> _WORK ORDER_:
Could you print exactly the lines from the one that contains "C8: none -> 220pF (GND, SIG)" to the end of the data, both ends included, and nothing else? Skip the pictures.

> _INFORMATION_:
== == ==

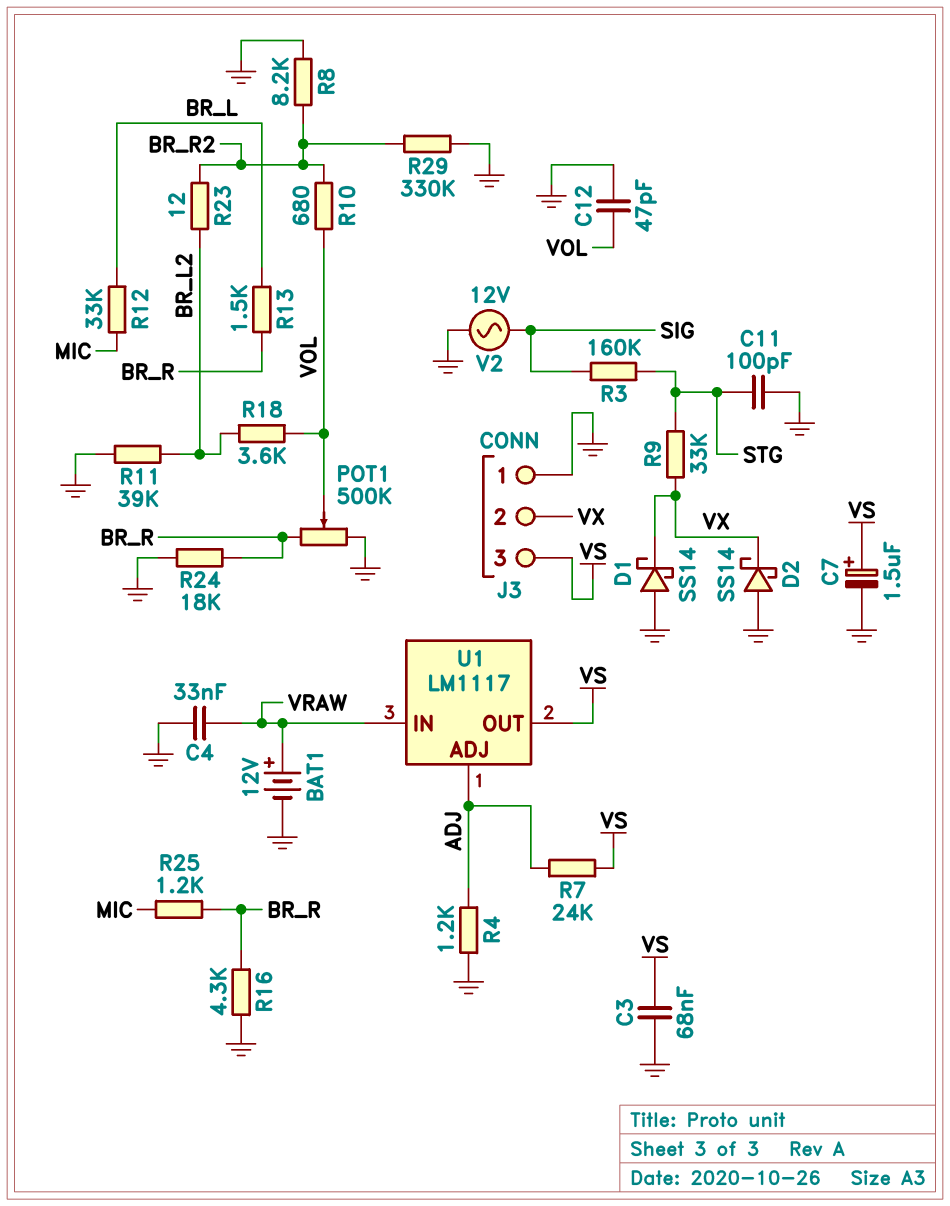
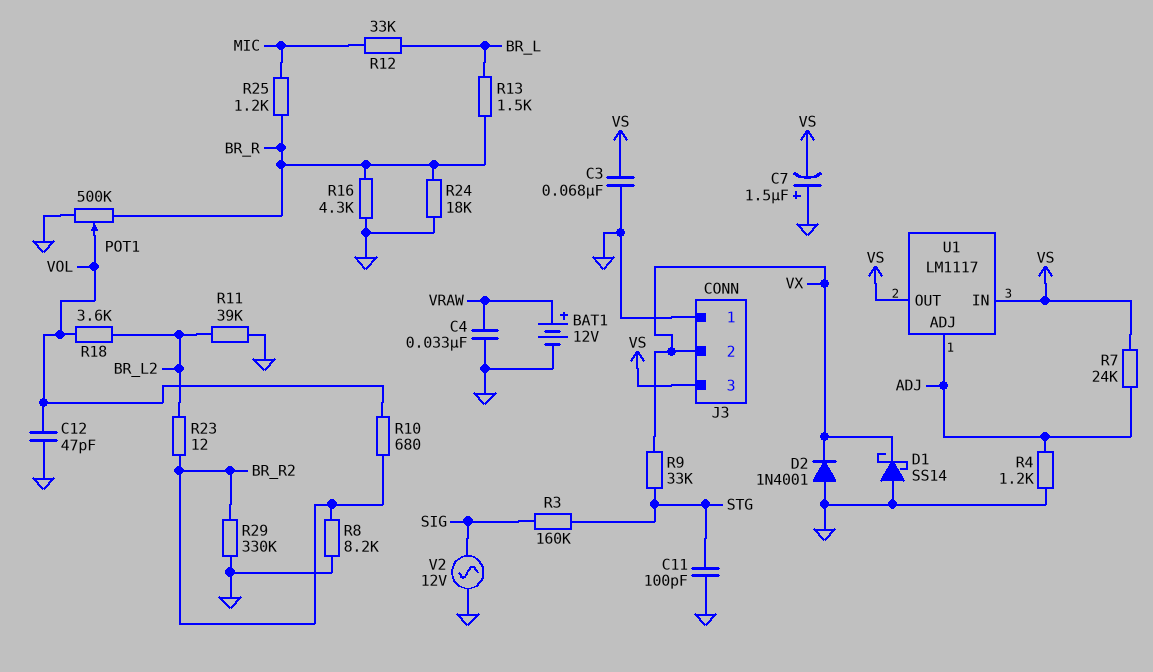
C7: 1.5uF (plus VS, minus GND) -> 1.5uF (plus GND, minus VS)
D2: schottky SS14 (A GND, K VX) -> diode 1N4001 (A GND, K VX)
U1 pin IN: VRAW -> VS

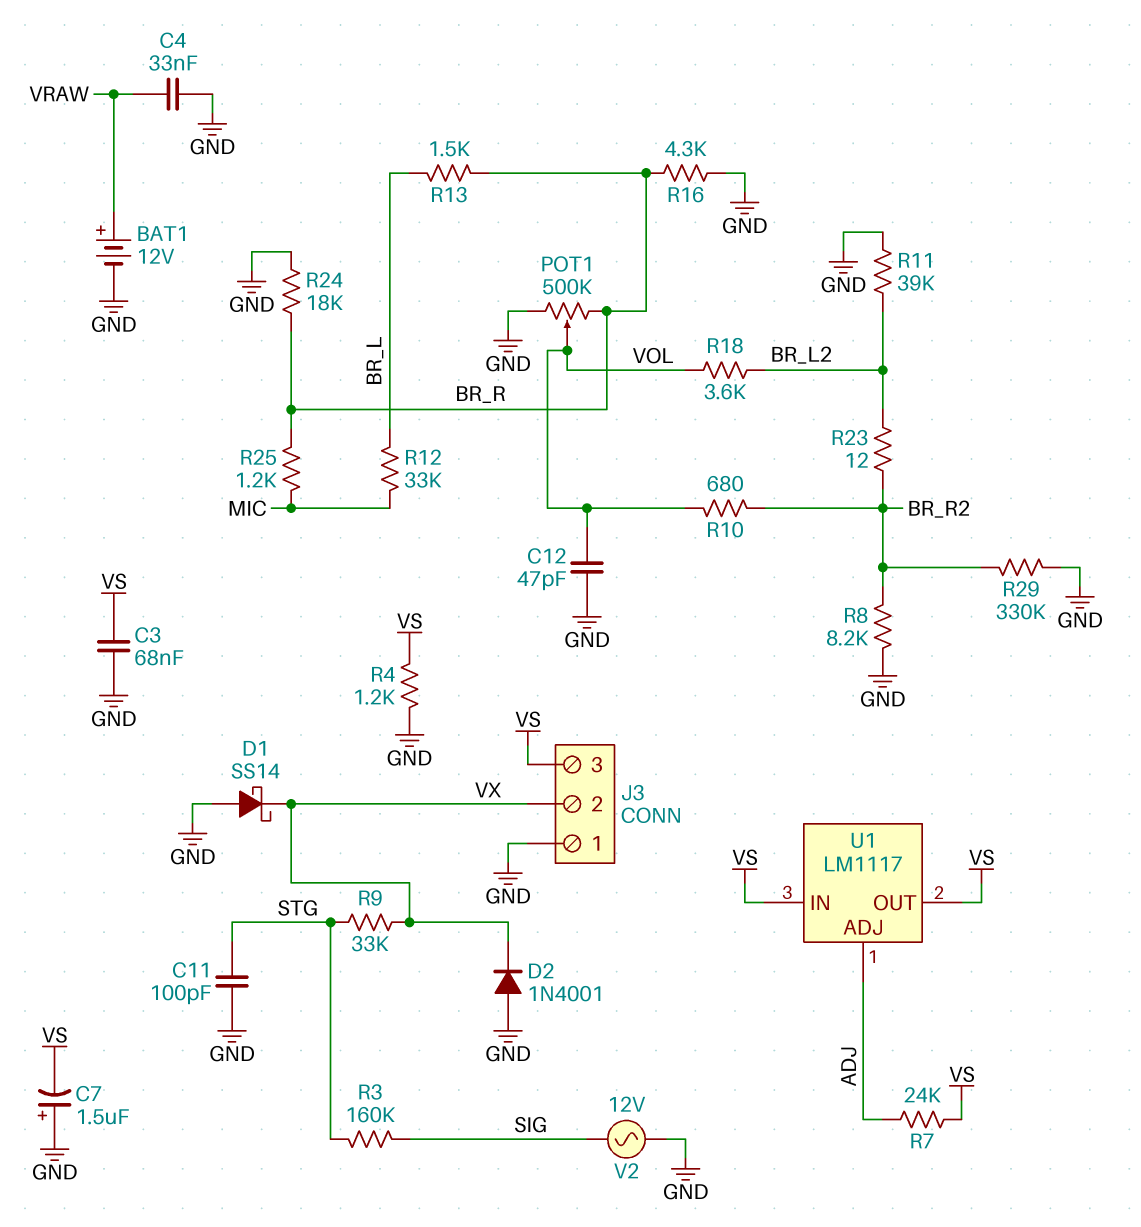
R4: 1.2k (ADJ, GND) -> 1.2k (GND, VS)

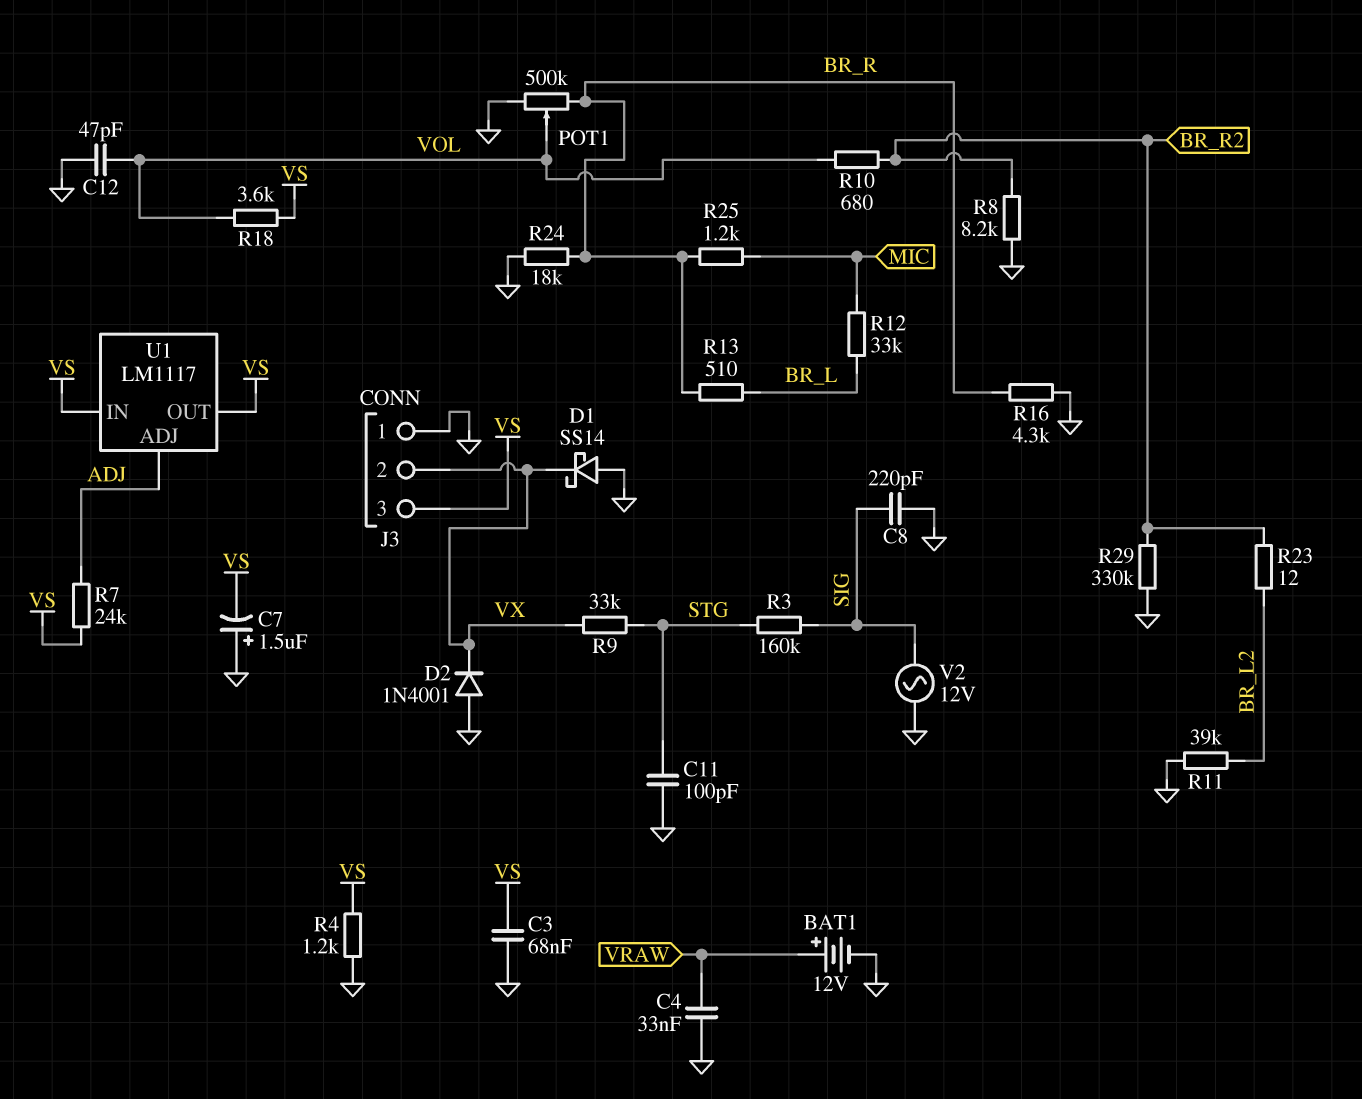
C8: none -> 220pF (GND, SIG)
R13: 1.5k (BR_L, BR_R) -> 510 (BR_L, BR_R)
R18: 3.6k (BR_L2, VOL) -> 3.6k (VOL, VS)

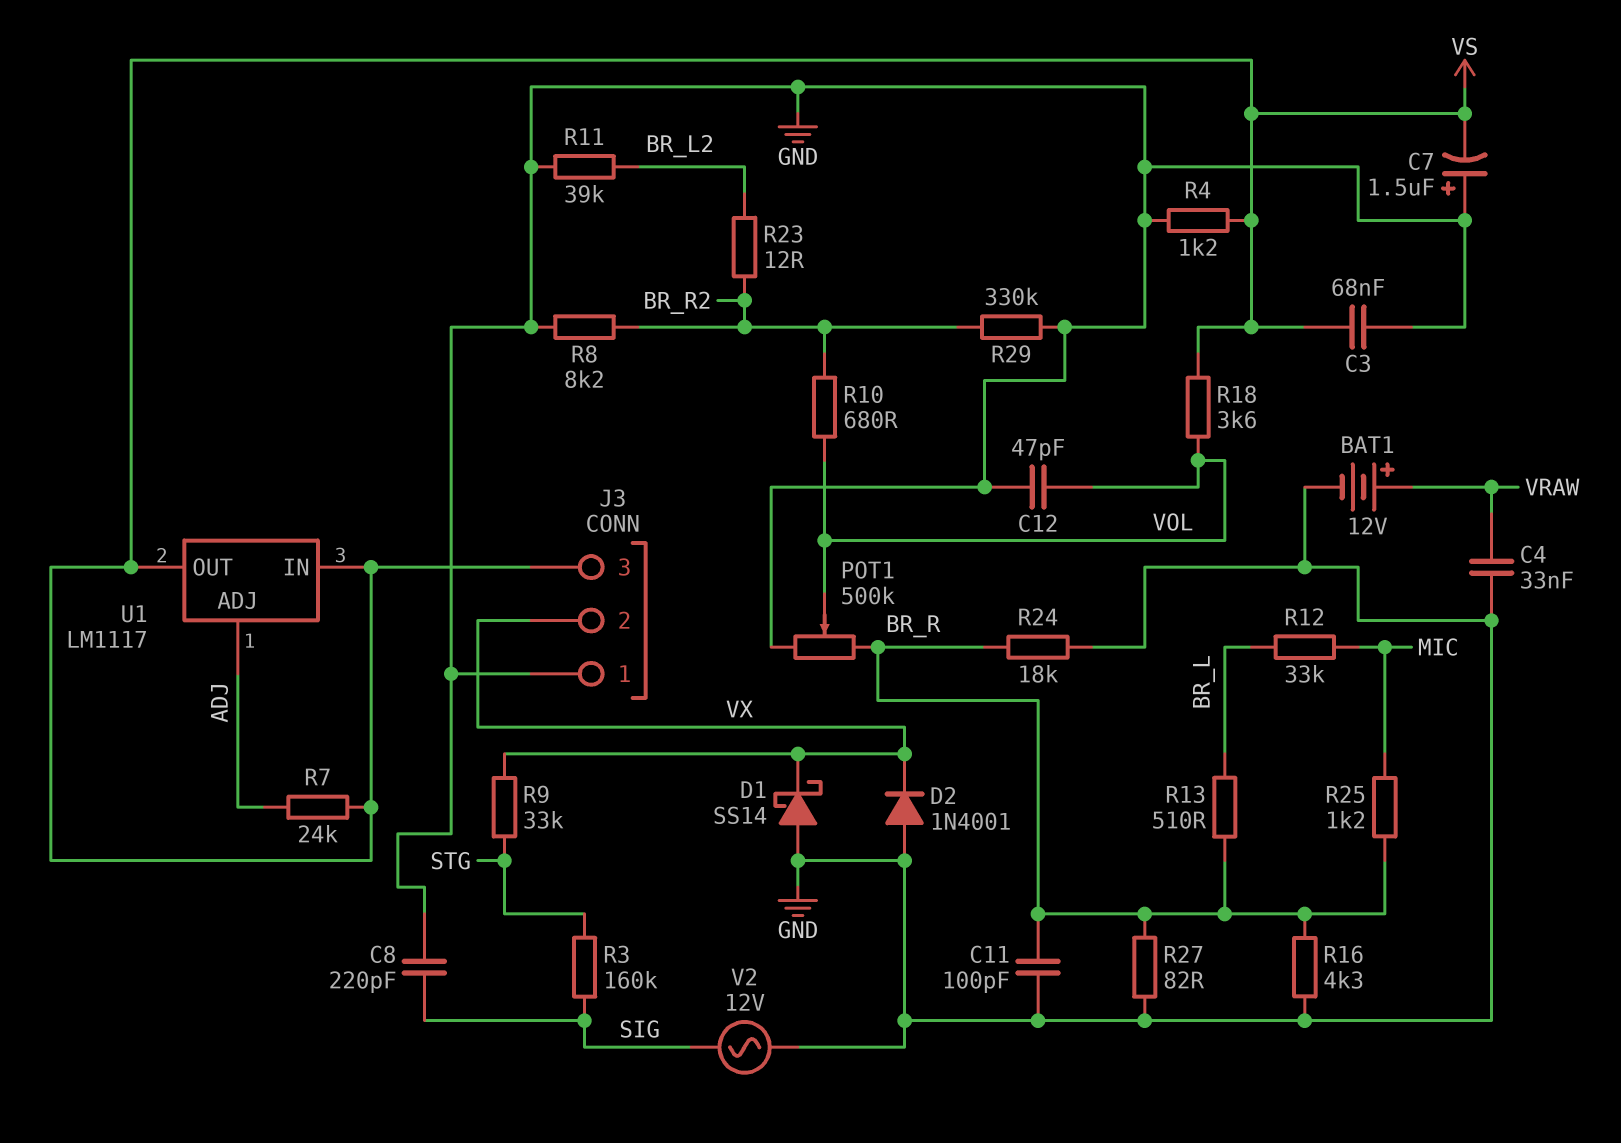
C11: 100pF (GND, STG) -> 100pF (BR_R, GND)
R27: none -> 82 (BR_R, GND)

== == ==

> _ANSWER BOX_:
C8: none -> 220pF (GND, SIG)
R13: 1.5k (BR_L, BR_R) -> 510 (BR_L, BR_R)
R18: 3.6k (BR_L2, VOL) -> 3.6k (VOL, VS)

C11: 100pF (GND, STG) -> 100pF (BR_R, GND)
R27: none -> 82 (BR_R, GND)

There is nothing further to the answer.